What is being asked
When you copy the data, keep every word exactly as it is and leave the pictures out.

(Listed records)

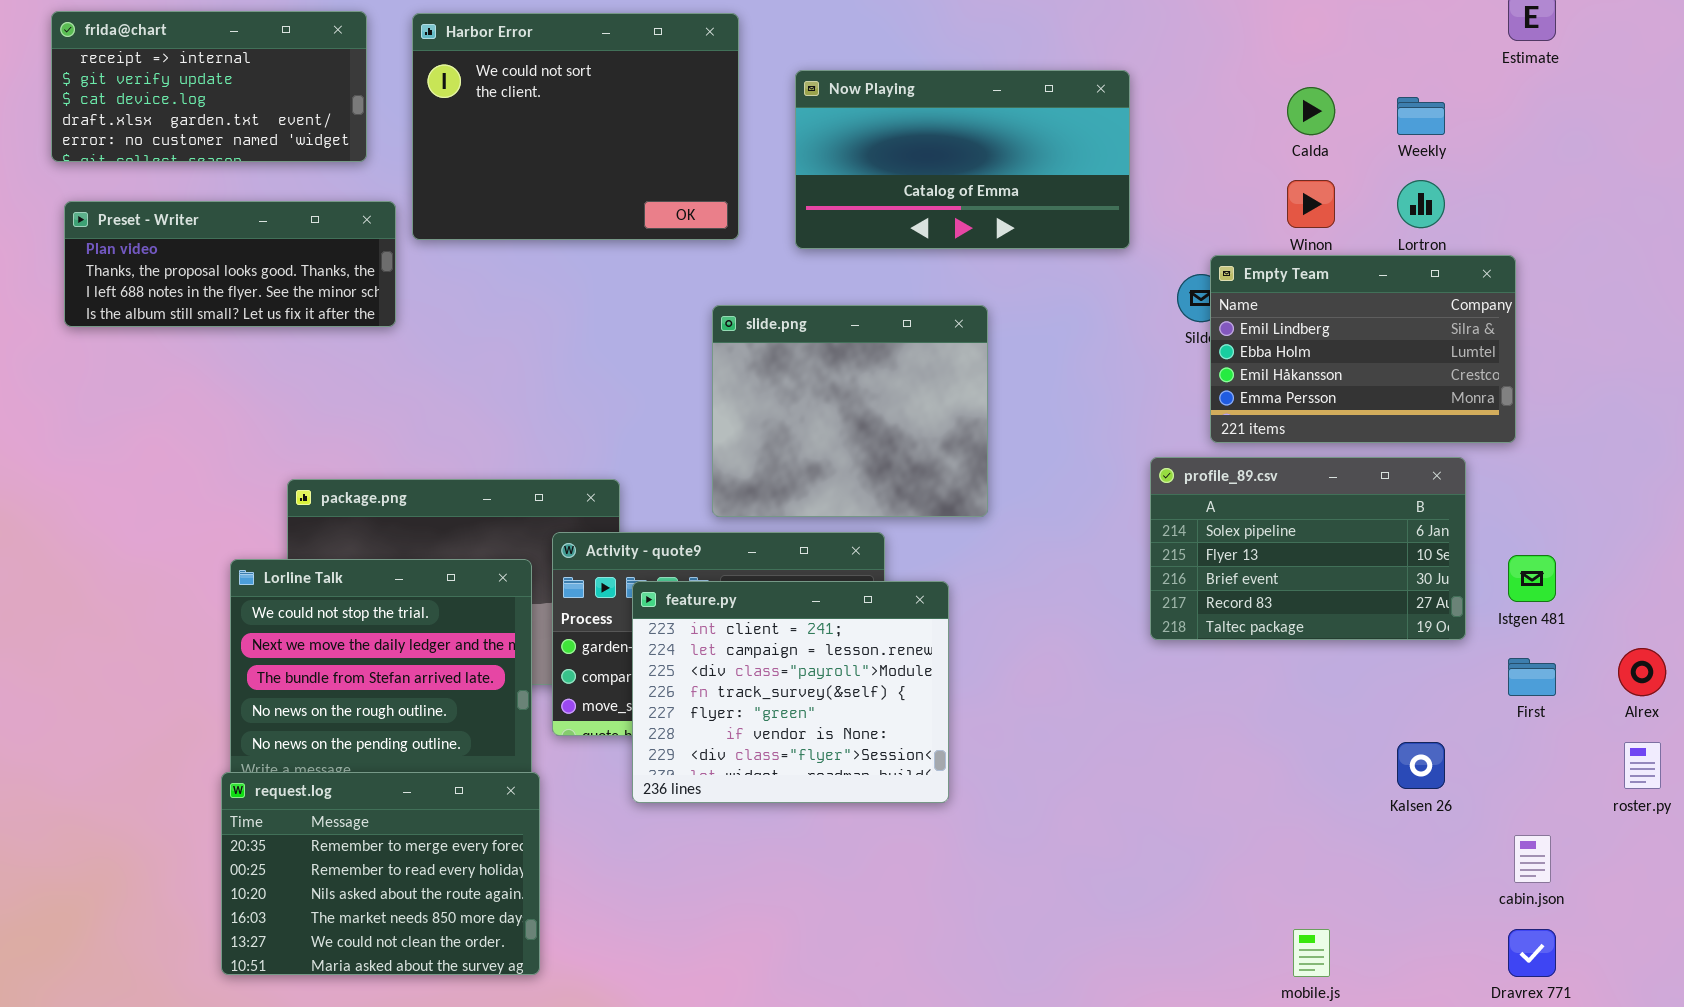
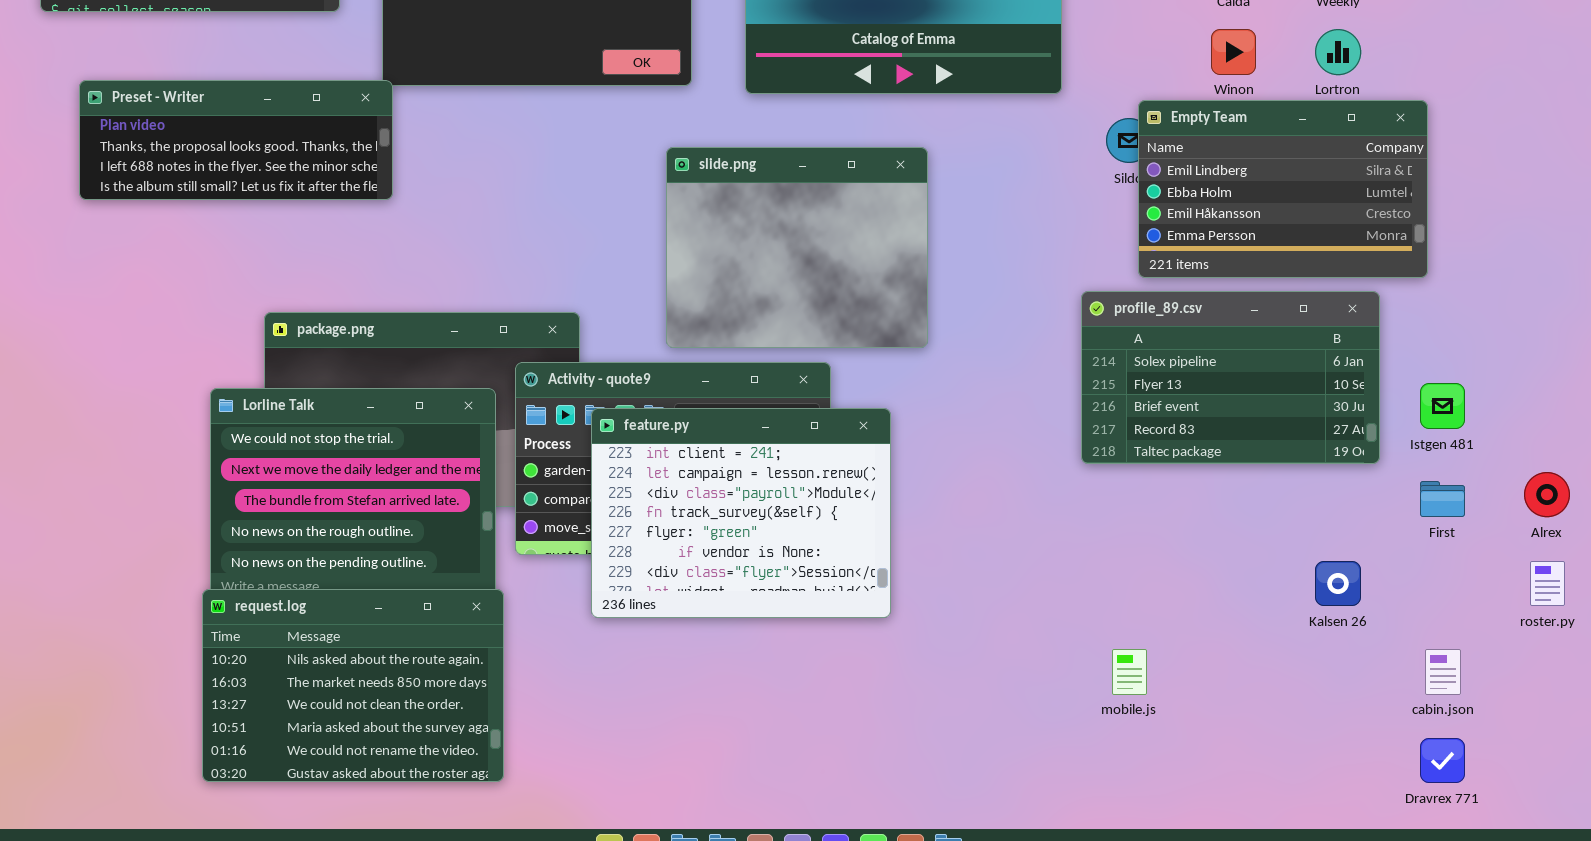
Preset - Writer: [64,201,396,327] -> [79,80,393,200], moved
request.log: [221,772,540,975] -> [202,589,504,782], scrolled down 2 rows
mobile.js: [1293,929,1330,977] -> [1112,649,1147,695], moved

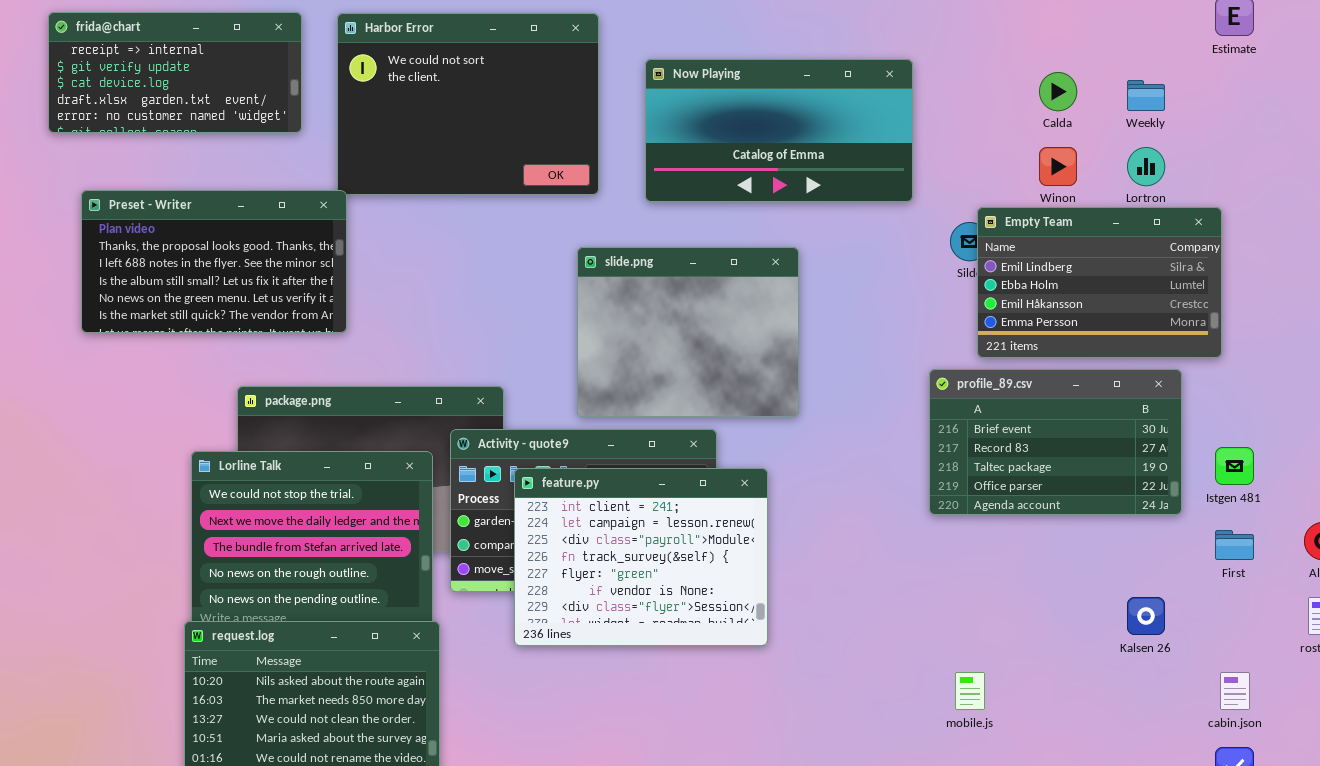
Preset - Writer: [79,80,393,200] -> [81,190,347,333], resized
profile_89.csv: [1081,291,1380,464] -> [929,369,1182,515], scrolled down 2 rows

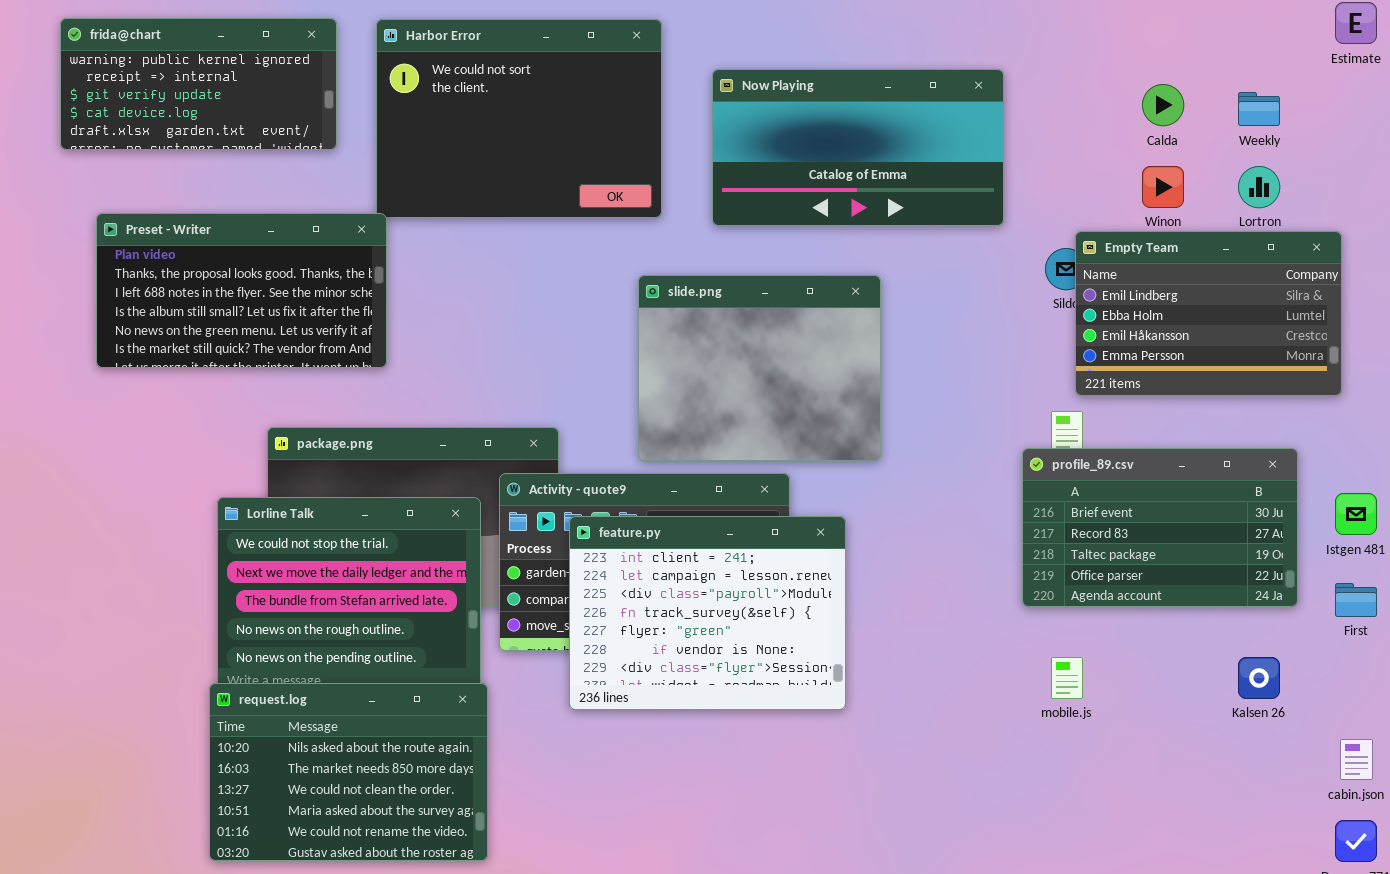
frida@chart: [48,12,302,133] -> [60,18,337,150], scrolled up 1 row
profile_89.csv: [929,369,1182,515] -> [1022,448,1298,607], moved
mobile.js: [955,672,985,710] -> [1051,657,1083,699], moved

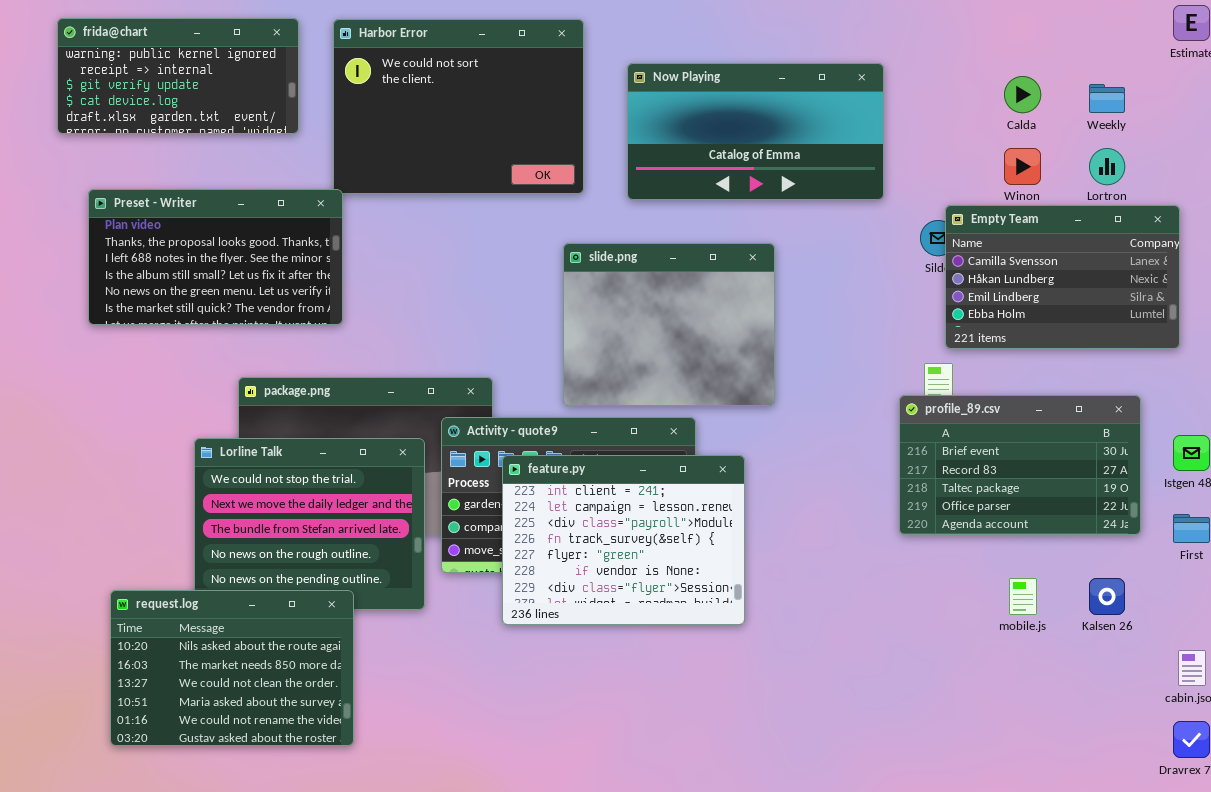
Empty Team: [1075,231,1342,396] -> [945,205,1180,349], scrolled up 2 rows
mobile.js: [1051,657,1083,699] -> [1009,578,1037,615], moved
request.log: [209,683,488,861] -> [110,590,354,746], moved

(End Listed records)

Response for this exercise
Preset - Writer: [64,201,396,327] -> [79,80,393,200], moved
request.log: [221,772,540,975] -> [202,589,504,782], scrolled down 2 rows
mobile.js: [1293,929,1330,977] -> [1112,649,1147,695], moved

Preset - Writer: [79,80,393,200] -> [81,190,347,333], resized
profile_89.csv: [1081,291,1380,464] -> [929,369,1182,515], scrolled down 2 rows

frida@chart: [48,12,302,133] -> [60,18,337,150], scrolled up 1 row
profile_89.csv: [929,369,1182,515] -> [1022,448,1298,607], moved
mobile.js: [955,672,985,710] -> [1051,657,1083,699], moved

Empty Team: [1075,231,1342,396] -> [945,205,1180,349], scrolled up 2 rows
mobile.js: [1051,657,1083,699] -> [1009,578,1037,615], moved
request.log: [209,683,488,861] -> [110,590,354,746], moved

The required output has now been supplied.